* _WORK INSTRUCTIONS_
Work through the lines of the material below, note those with the word "plus", and give their number, nothing else.

* _THE INPUT_
★ ★ ★

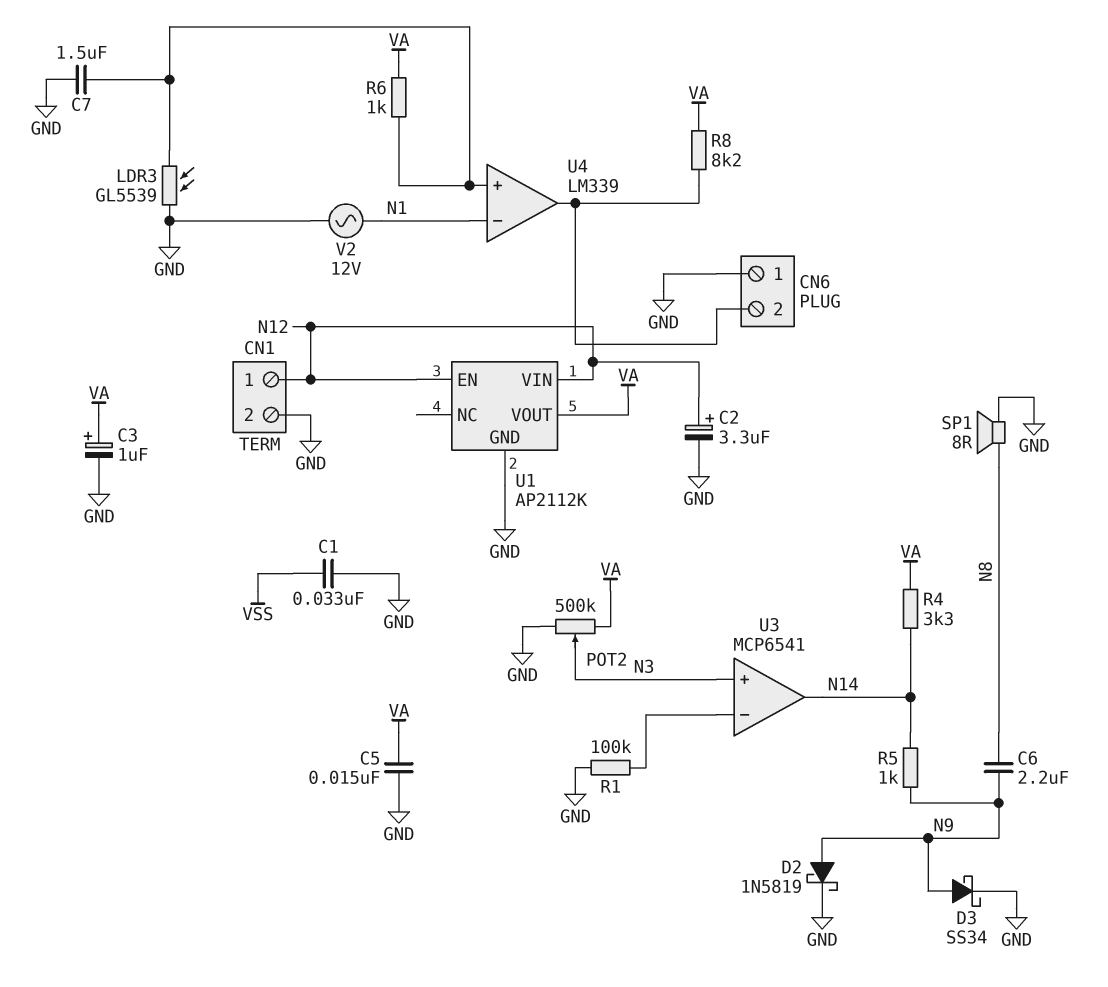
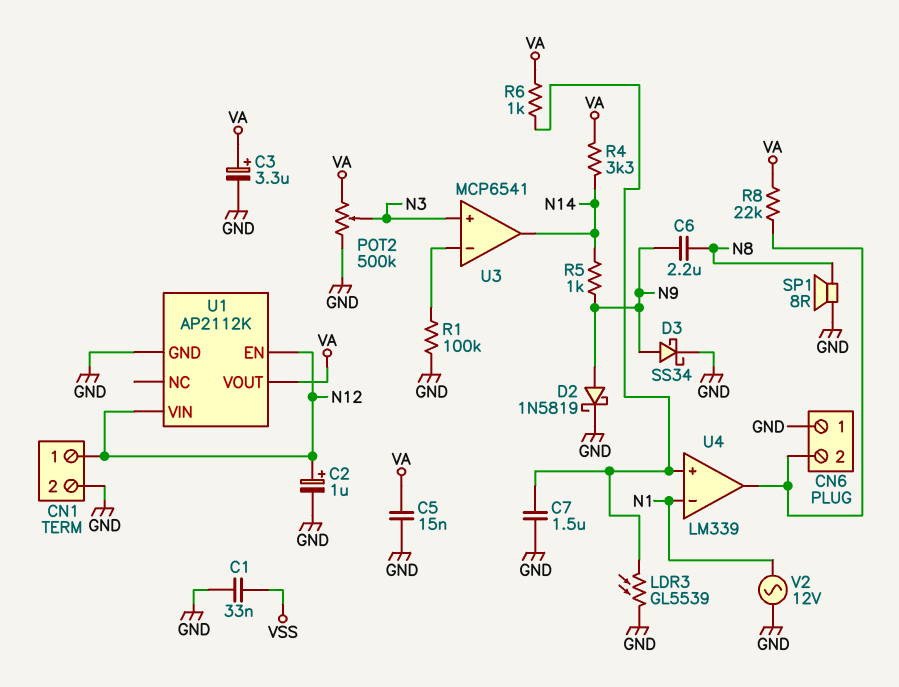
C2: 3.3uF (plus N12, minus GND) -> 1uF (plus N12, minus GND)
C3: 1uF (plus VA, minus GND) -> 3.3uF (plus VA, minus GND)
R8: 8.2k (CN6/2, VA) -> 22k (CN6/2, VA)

★ ★ ★

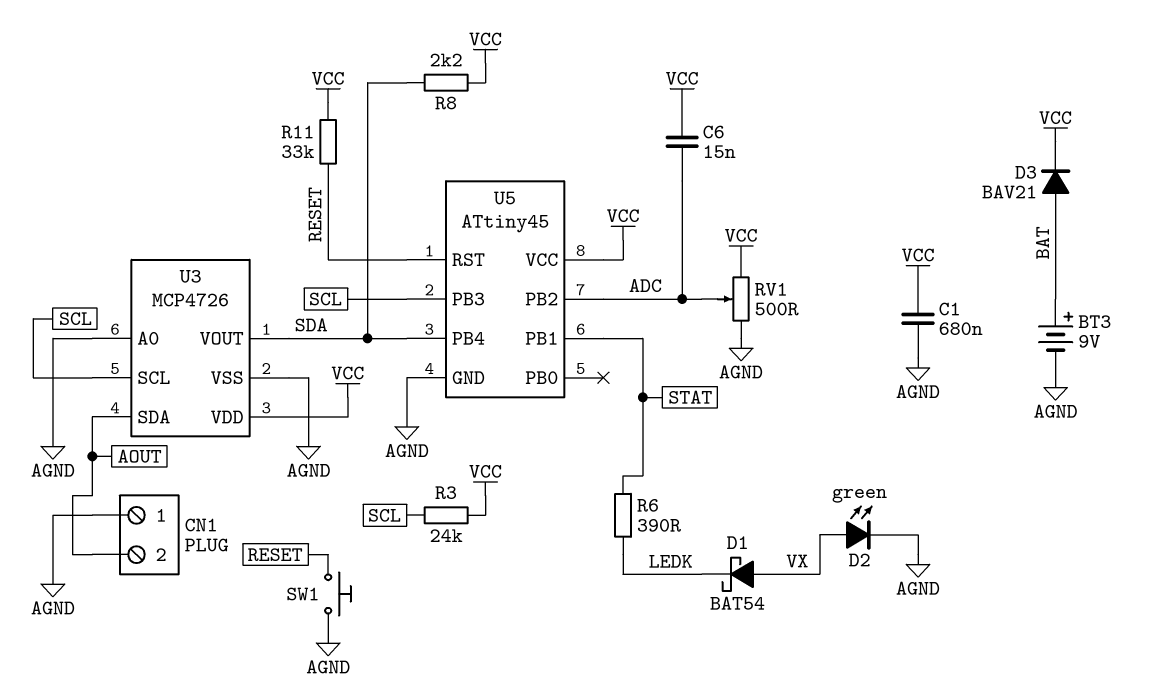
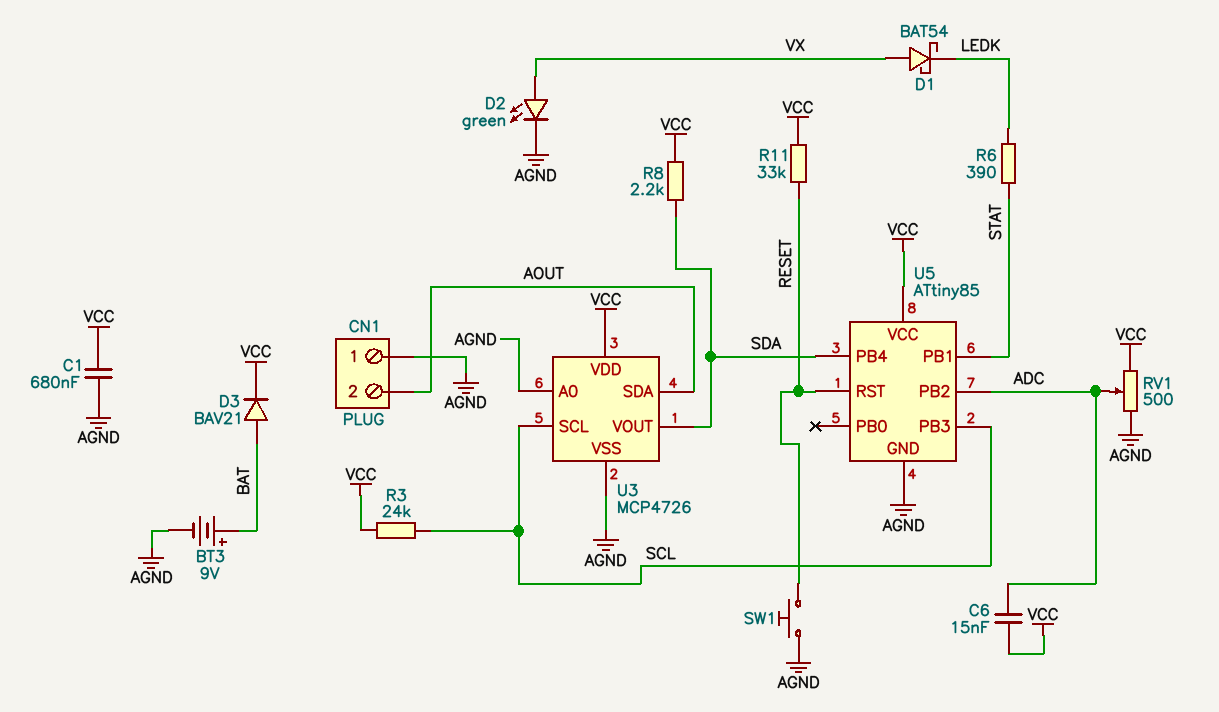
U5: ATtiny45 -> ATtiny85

★ ★ ★

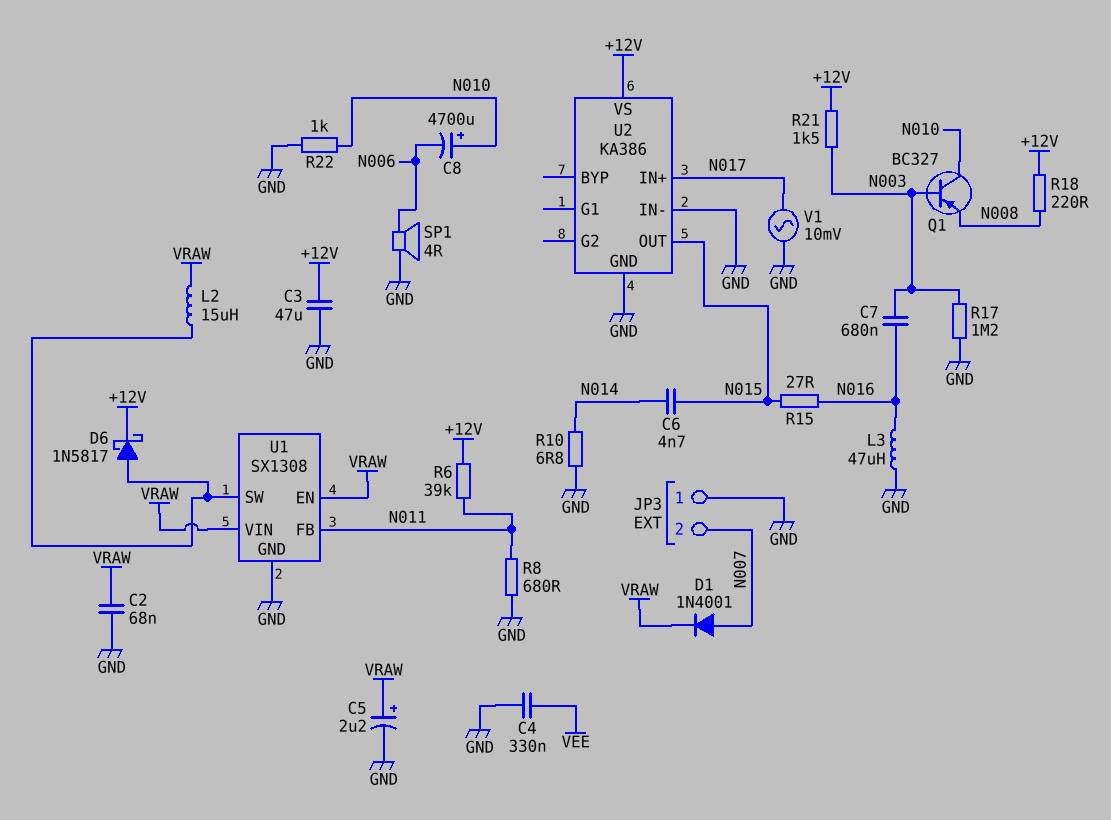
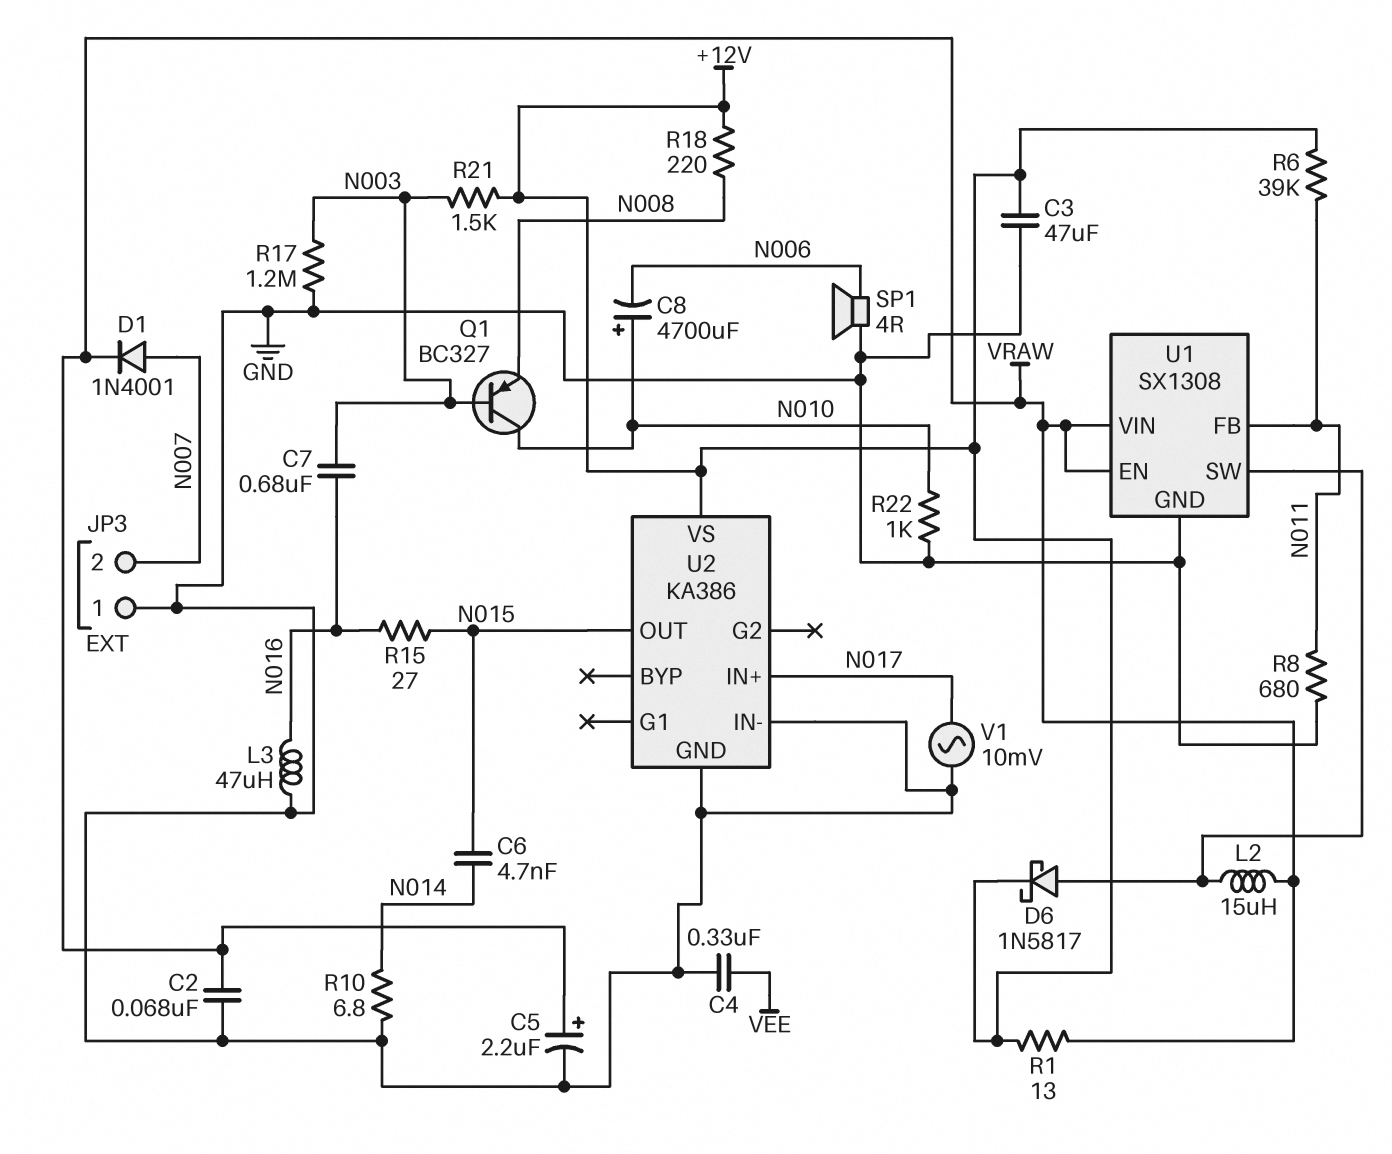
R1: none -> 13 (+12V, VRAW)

★ ★ ★

* _ANSWER BOX_
2